[EXERCISE GOAL]
Set the whole listing down again, word for word, with no pictures.
BEGIN RAW DATA
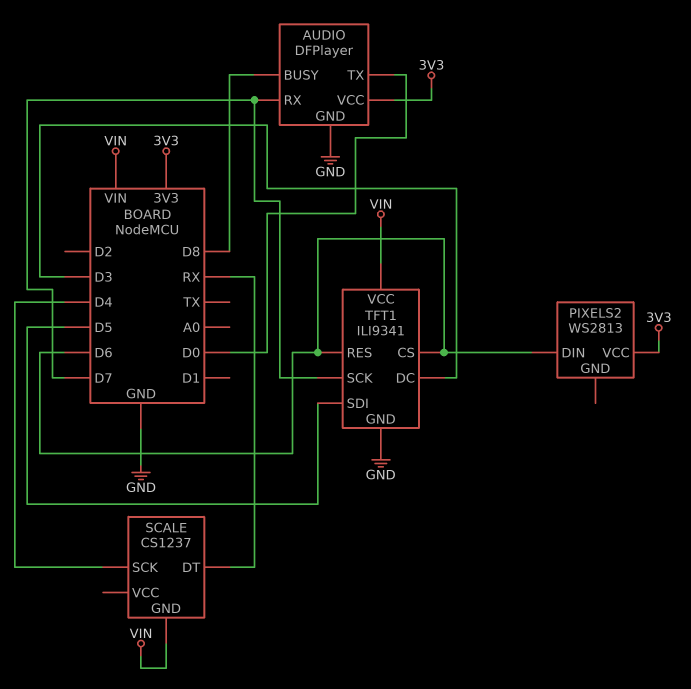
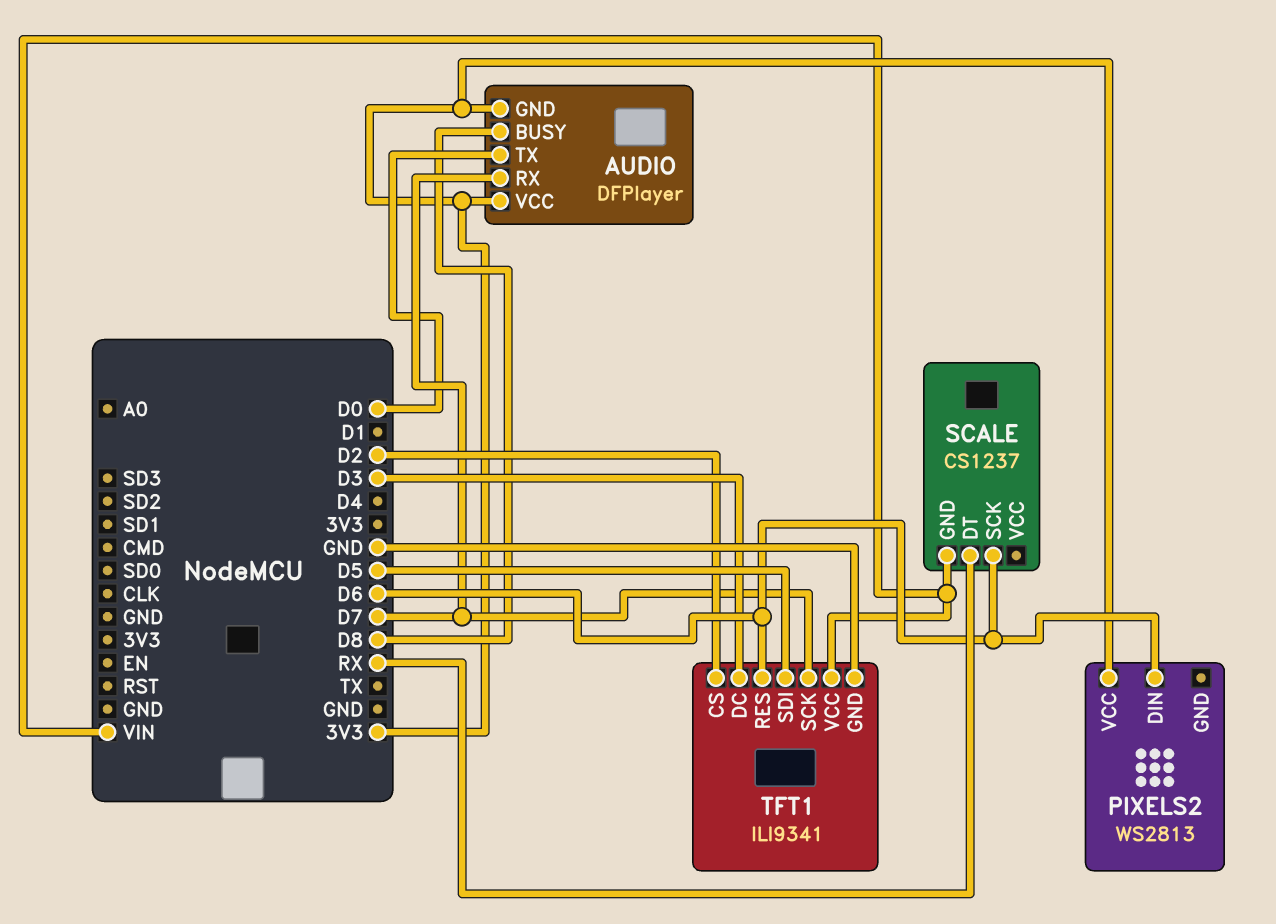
AUDIO pin GND: GND -> 3V3
SCALE pin SCK: D4 -> D6
TFT1 pin CS: D6 -> D2

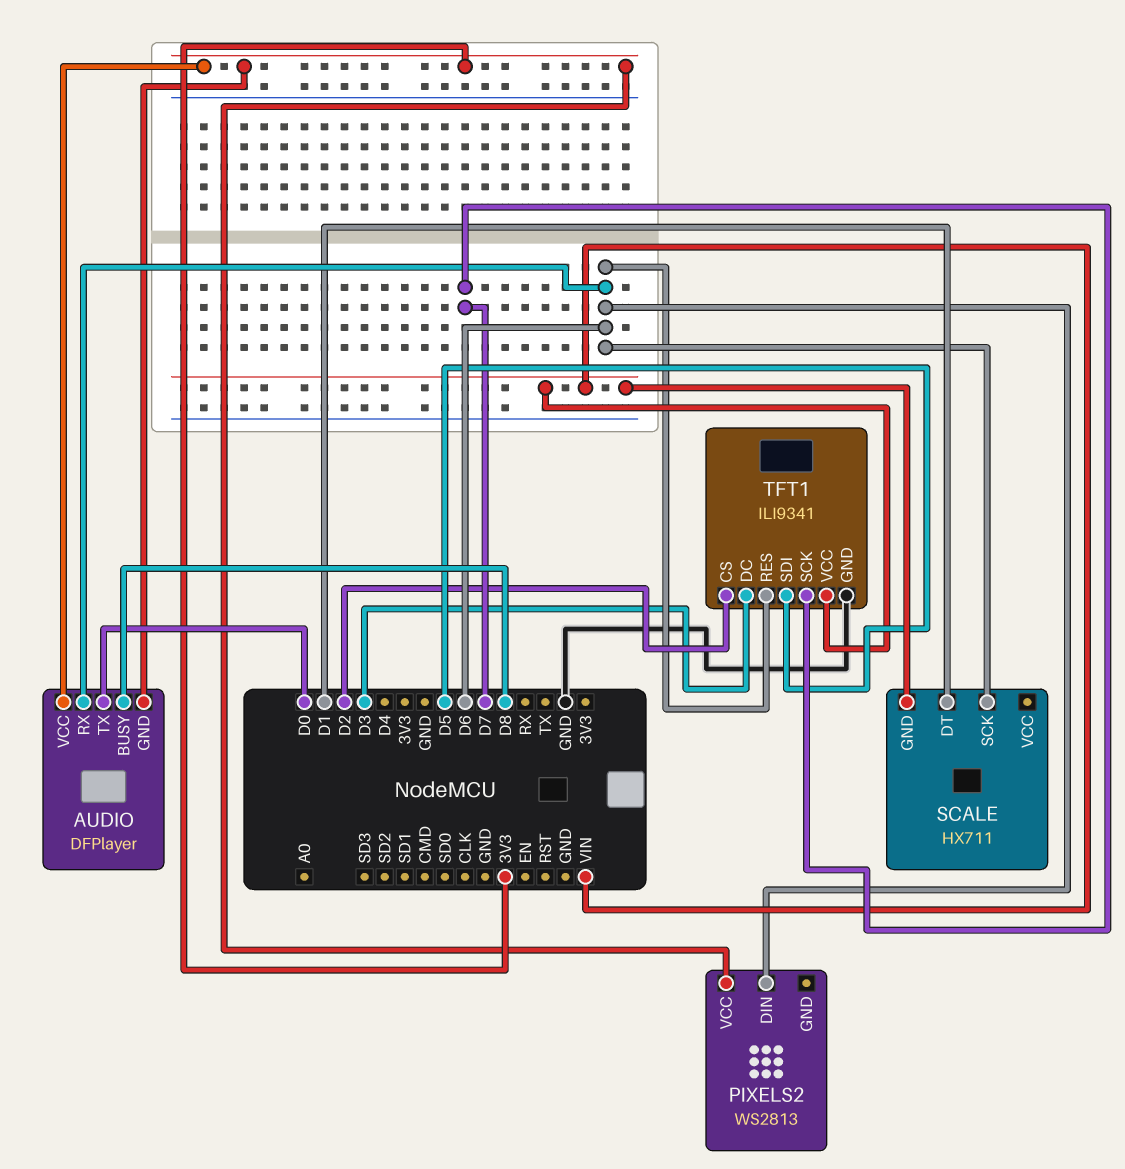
AUDIO pin RX: D7 -> D6
SCALE: CS1237 -> HX711
SCALE pin DT: RX -> D1

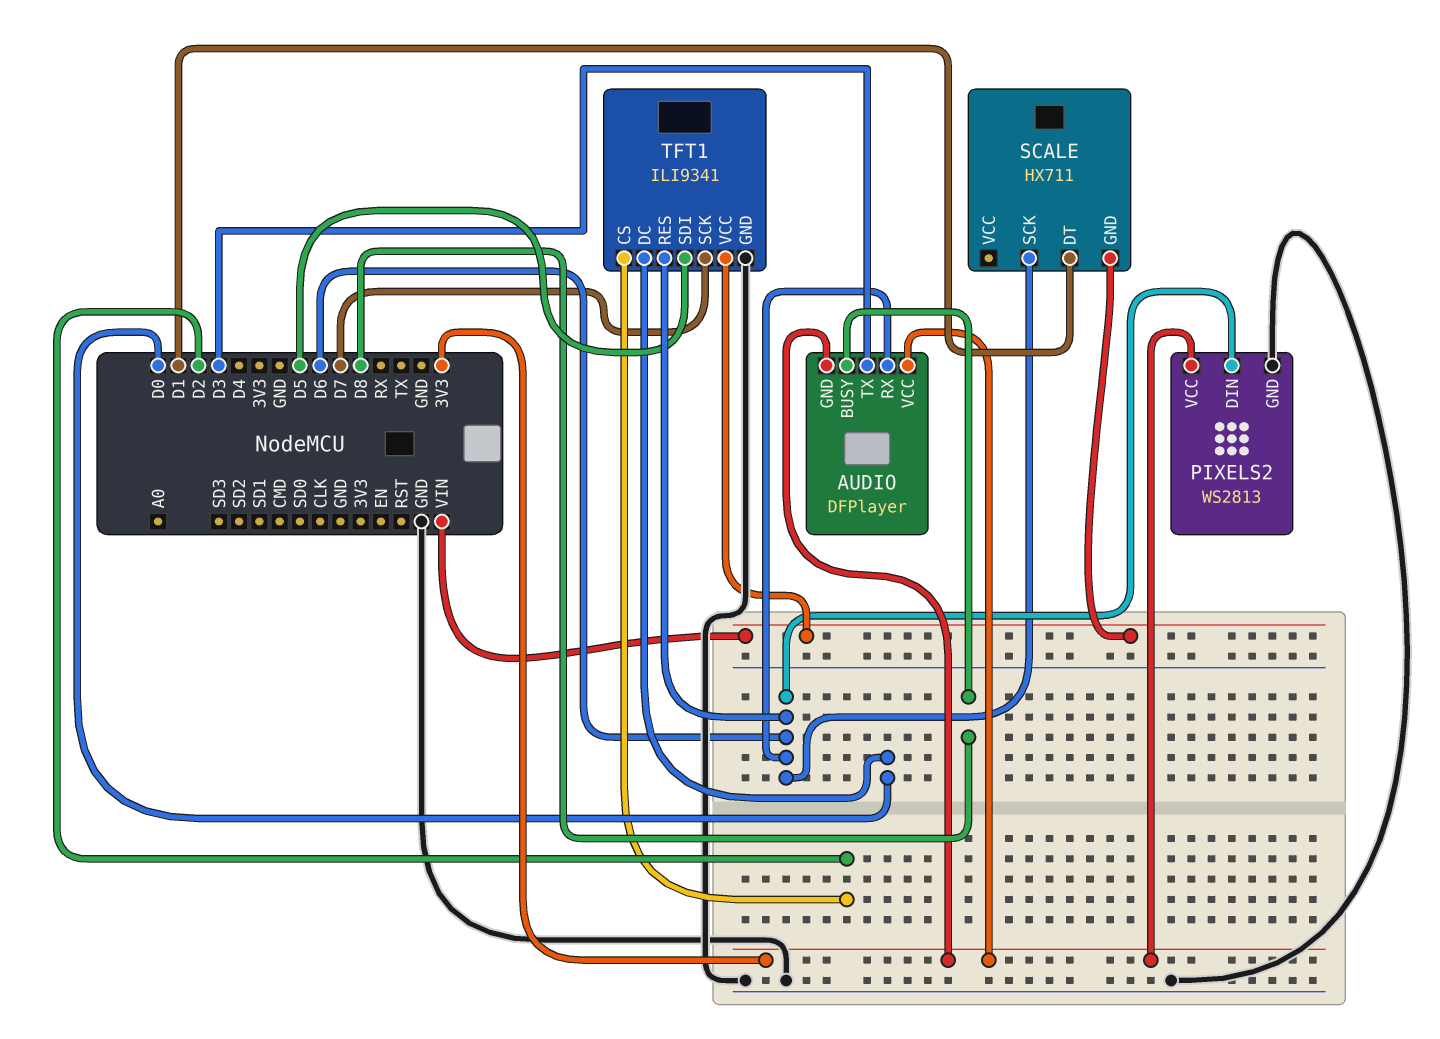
AUDIO pin TX: D0 -> D3
PIXELS2 pin GND: none -> GND
TFT1 pin DC: D3 -> D0

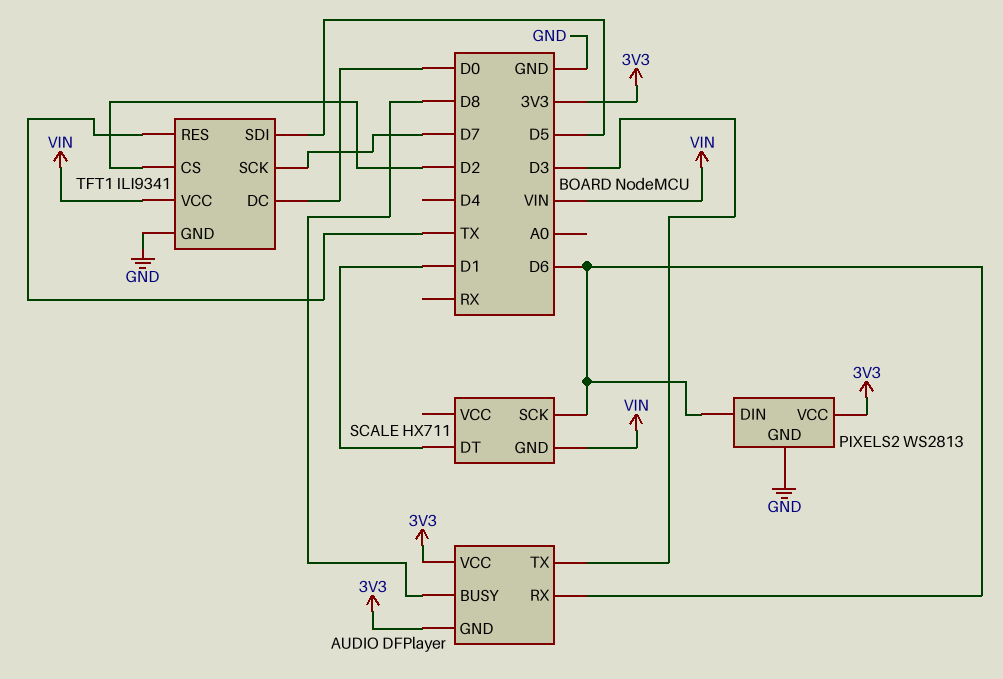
TFT1 pin RES: D6 -> TX

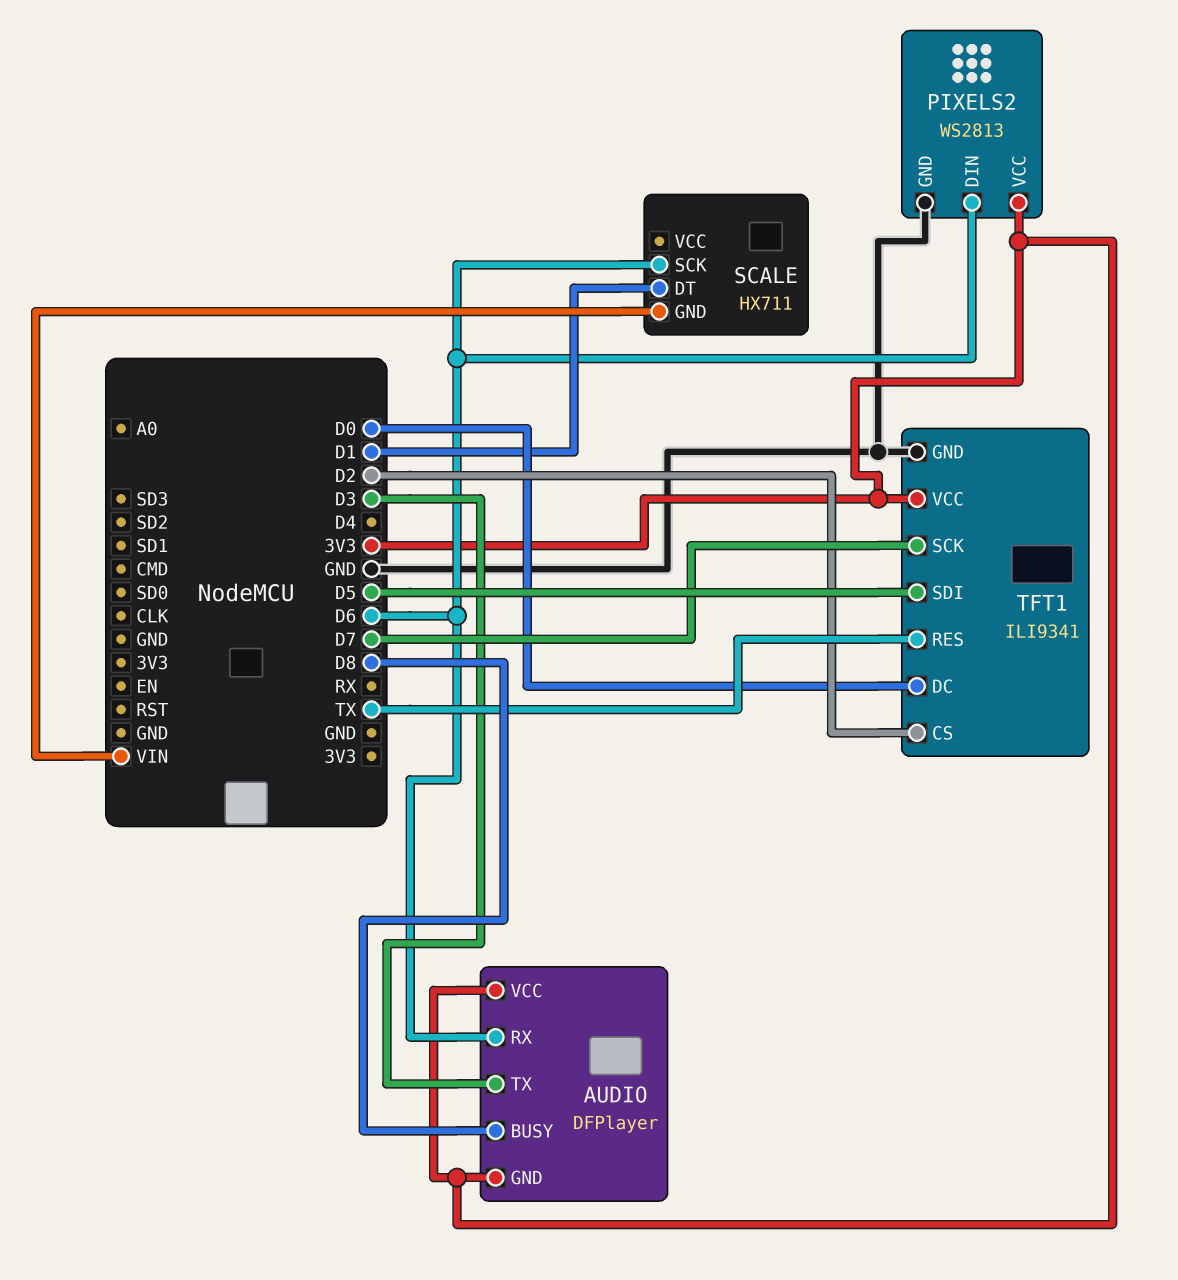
TFT1 pin VCC: VIN -> 3V3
END RAW DATA
[REPLY]
AUDIO pin GND: GND -> 3V3
SCALE pin SCK: D4 -> D6
TFT1 pin CS: D6 -> D2

AUDIO pin RX: D7 -> D6
SCALE: CS1237 -> HX711
SCALE pin DT: RX -> D1

AUDIO pin TX: D0 -> D3
PIXELS2 pin GND: none -> GND
TFT1 pin DC: D3 -> D0

TFT1 pin RES: D6 -> TX

TFT1 pin VCC: VIN -> 3V3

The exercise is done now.